- Directions
Given the material below, return only the lines starting at the line with "camera: 20 degrees left, 10 degrees down" and ending at the line with "white cup [152,148,211,229]", exactly as they appear.

----------------------------------------

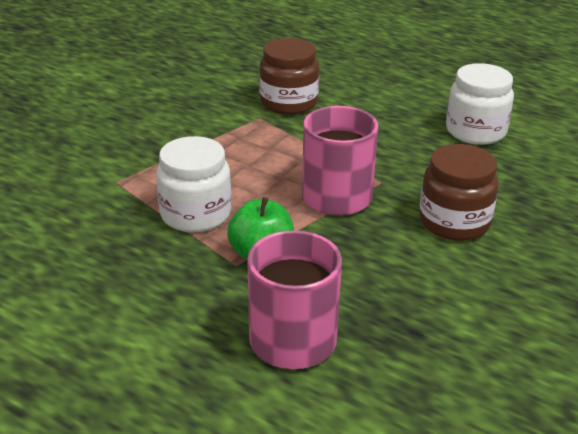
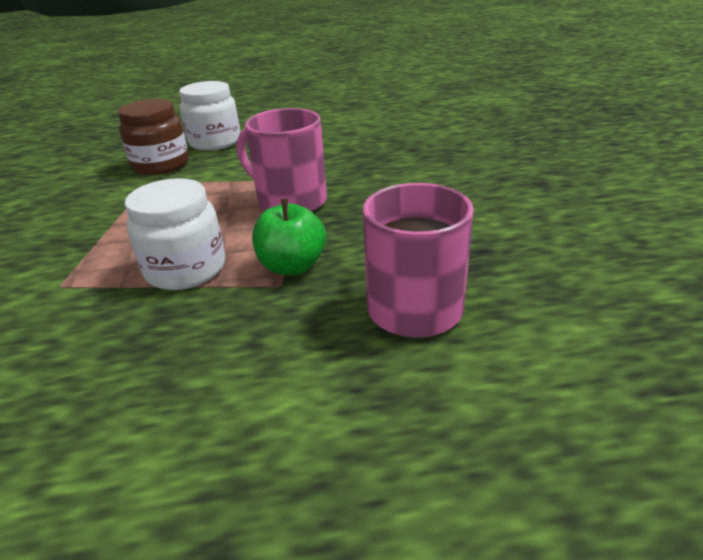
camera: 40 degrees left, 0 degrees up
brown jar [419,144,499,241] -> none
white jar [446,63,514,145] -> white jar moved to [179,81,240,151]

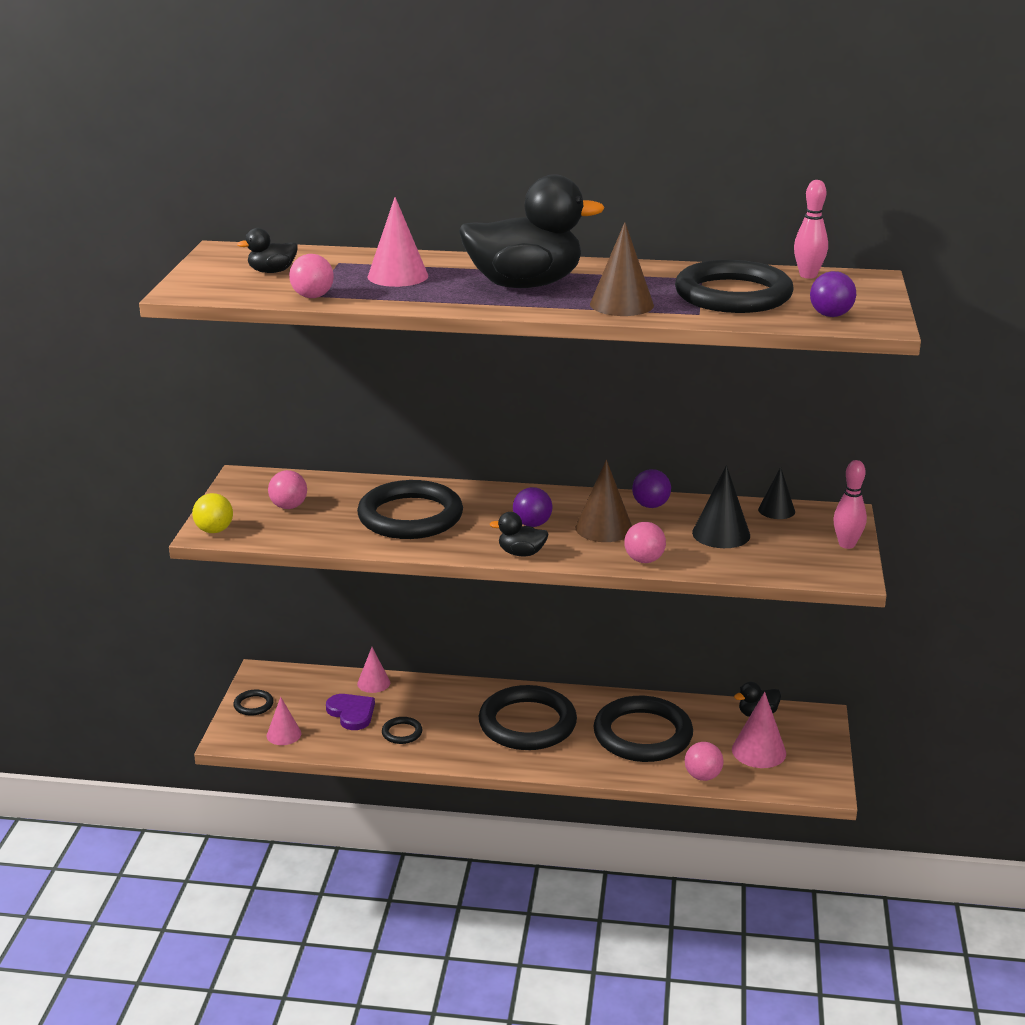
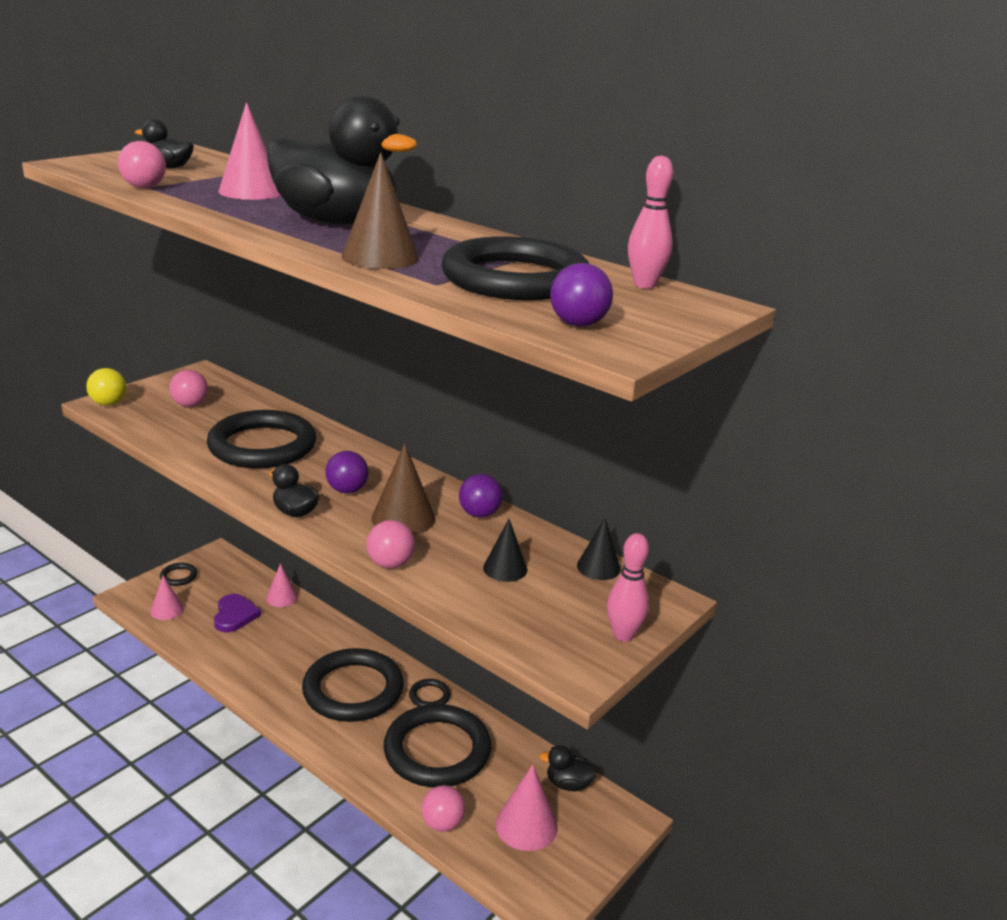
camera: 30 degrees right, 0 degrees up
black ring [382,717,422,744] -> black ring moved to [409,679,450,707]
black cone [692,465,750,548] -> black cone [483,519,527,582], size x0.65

----------------------------------------

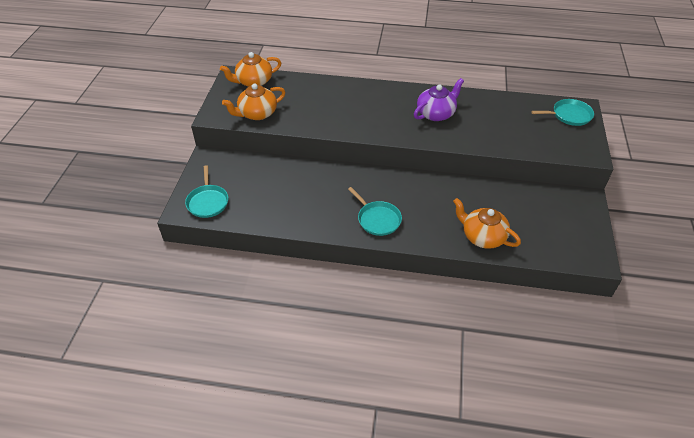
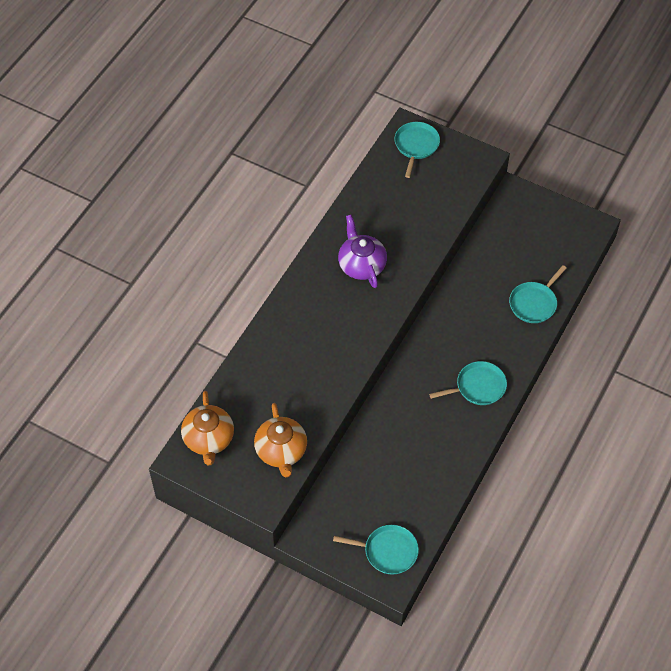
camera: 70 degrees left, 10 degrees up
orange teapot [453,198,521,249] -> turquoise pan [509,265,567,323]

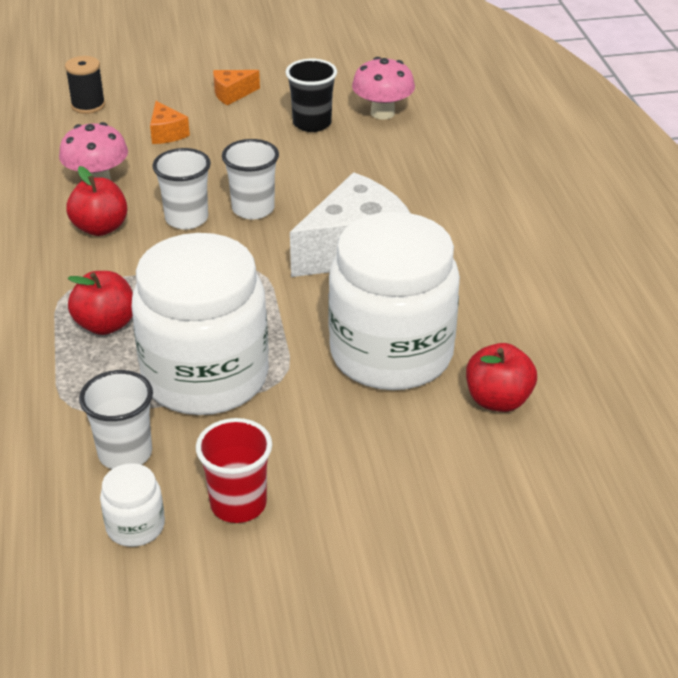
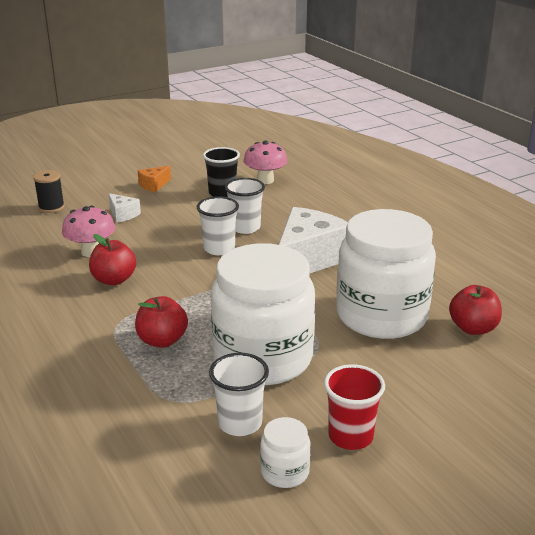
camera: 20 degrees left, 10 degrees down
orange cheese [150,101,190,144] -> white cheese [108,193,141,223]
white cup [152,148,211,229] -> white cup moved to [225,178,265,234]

----------------------------------------

- Written answer
camera: 20 degrees left, 10 degrees down
orange cheese [150,101,190,144] -> white cheese [108,193,141,223]
white cup [152,148,211,229] -> white cup moved to [225,178,265,234]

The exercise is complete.